● **LIGNES ENREGISTRÉES**
****
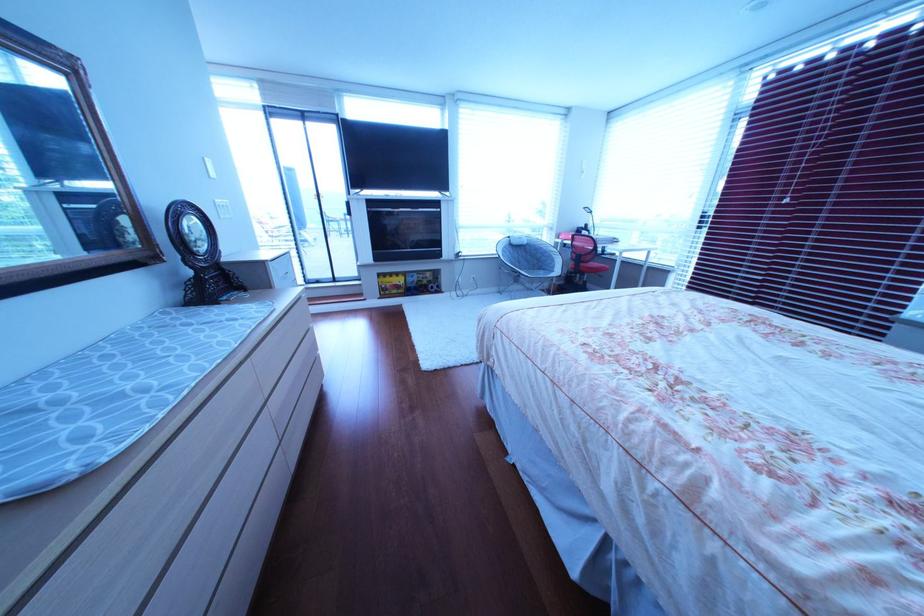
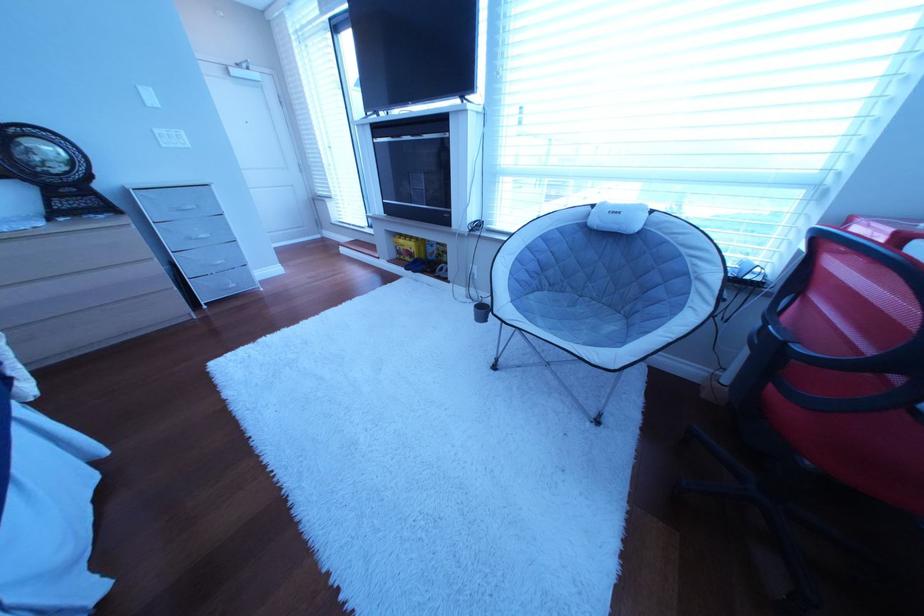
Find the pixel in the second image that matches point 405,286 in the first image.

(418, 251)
****
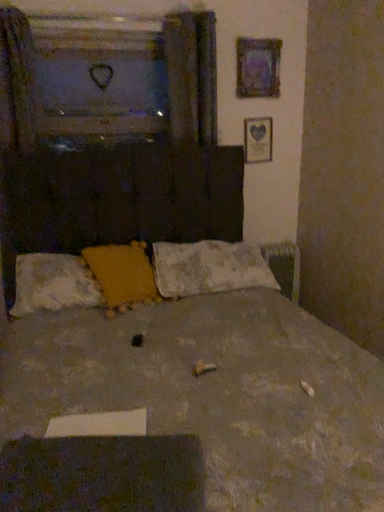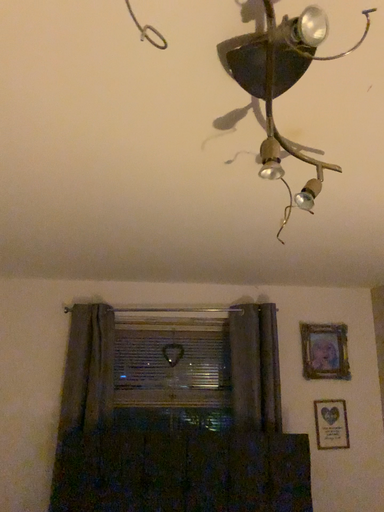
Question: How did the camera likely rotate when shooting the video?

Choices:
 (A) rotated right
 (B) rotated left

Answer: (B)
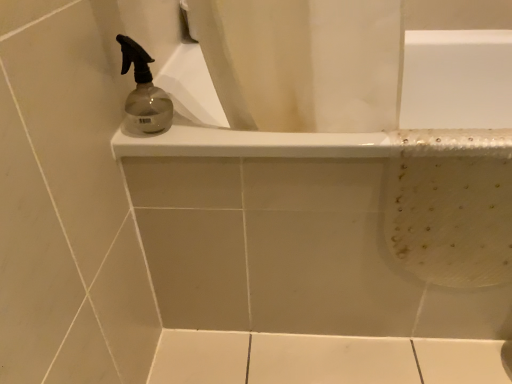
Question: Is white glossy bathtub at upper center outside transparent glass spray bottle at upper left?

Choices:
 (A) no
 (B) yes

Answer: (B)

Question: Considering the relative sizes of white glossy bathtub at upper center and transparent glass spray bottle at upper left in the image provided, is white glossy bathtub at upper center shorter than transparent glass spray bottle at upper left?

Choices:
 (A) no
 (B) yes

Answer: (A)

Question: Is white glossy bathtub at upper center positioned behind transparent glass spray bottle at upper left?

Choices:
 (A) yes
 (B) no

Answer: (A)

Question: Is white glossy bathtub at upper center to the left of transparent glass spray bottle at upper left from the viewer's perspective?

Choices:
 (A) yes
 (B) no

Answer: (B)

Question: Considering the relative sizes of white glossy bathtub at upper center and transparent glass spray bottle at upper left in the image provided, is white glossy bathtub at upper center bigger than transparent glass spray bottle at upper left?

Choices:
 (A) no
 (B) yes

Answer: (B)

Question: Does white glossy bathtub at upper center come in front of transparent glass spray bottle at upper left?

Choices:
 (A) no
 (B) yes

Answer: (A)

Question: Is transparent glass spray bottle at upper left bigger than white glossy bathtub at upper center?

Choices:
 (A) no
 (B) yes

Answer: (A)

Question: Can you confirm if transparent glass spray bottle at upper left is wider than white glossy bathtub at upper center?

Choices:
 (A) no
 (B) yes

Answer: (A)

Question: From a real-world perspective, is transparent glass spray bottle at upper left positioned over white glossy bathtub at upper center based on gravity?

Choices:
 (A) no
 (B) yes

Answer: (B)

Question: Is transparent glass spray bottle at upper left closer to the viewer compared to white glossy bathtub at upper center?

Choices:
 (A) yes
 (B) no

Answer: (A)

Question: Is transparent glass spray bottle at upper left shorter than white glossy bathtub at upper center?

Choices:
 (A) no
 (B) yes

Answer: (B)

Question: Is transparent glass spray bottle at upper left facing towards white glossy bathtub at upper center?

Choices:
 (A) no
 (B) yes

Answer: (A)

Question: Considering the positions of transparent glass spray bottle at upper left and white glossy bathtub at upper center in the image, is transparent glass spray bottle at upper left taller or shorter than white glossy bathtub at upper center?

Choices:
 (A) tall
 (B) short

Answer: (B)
****
● **VOTRE TÂCHE**
Relevez chacune des lignes ci-dessus qui contiennent la chaîne « perspective ». La casse doit être respectée.

● **RÉSULTAT DE L'EXERCICE**
Question: Is white glossy bathtub at upper center to the left of transparent glass spray bottle at upper left from the viewer's perspective?
Question: From a real-world perspective, is transparent glass spray bottle at upper left positioned over white glossy bathtub at upper center based on gravity?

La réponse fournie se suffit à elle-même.